----- Given entries -----
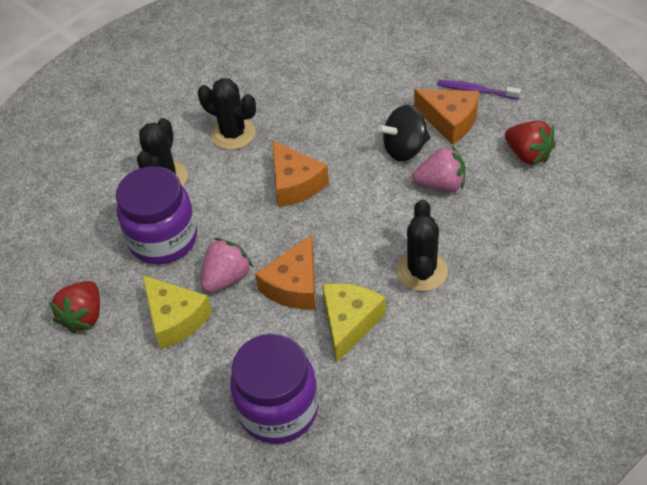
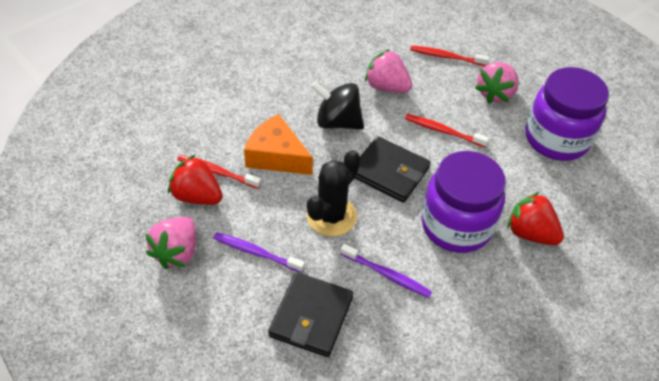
black cactus: 3 -> 1
black wallet: 0 -> 2
orange cheese: 3 -> 1
pink strawberry: 2 -> 3
purple toothbrush: 1 -> 2
red toothbrush: 0 -> 3
yellow cheese: 2 -> 0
-----
Task directions: Among the entries, how many lines carry "toothbrush"? Reply with a number and nothing else.

Answer box: 2